WORK TO BE COMPLETED: Search the data below, and report every line in which "change" occurs.

>>>

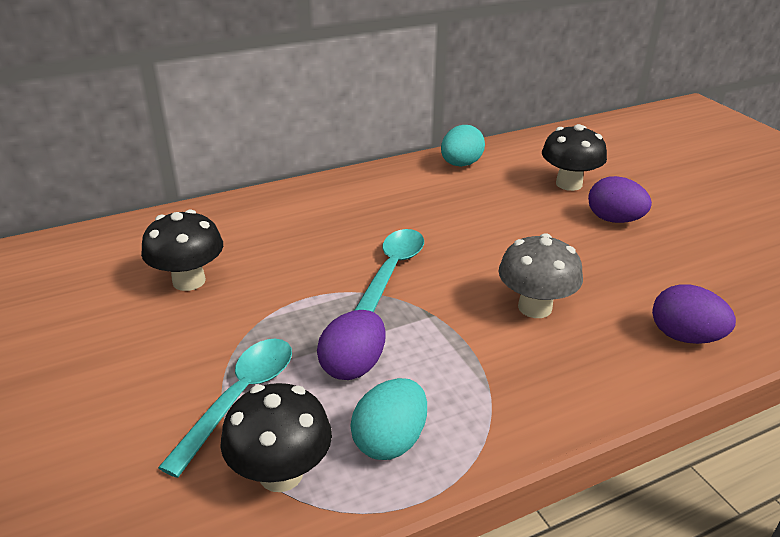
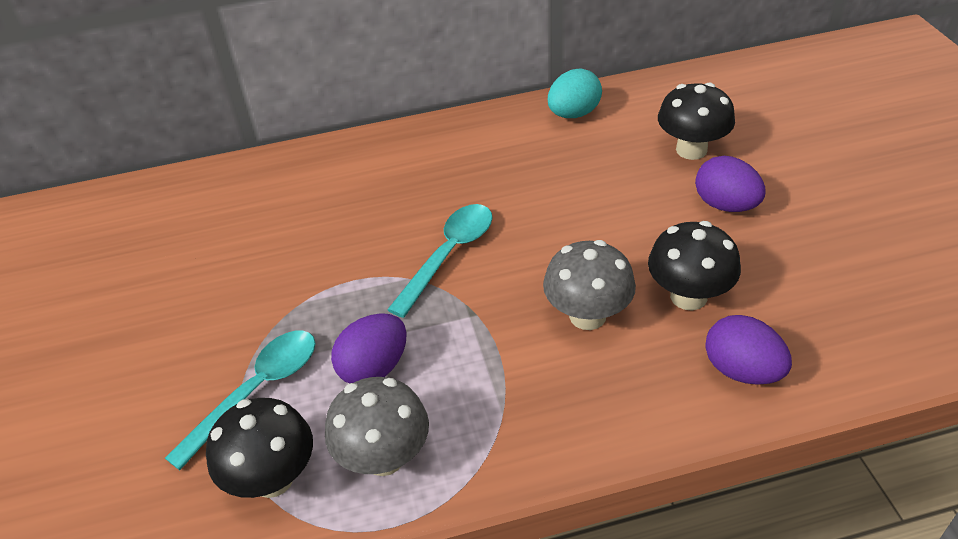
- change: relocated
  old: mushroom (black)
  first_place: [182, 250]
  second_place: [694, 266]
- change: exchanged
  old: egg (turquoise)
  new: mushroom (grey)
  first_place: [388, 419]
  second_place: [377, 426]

<<<

SOLUTION TO THE PROBLEM:
- change: relocated
- change: exchanged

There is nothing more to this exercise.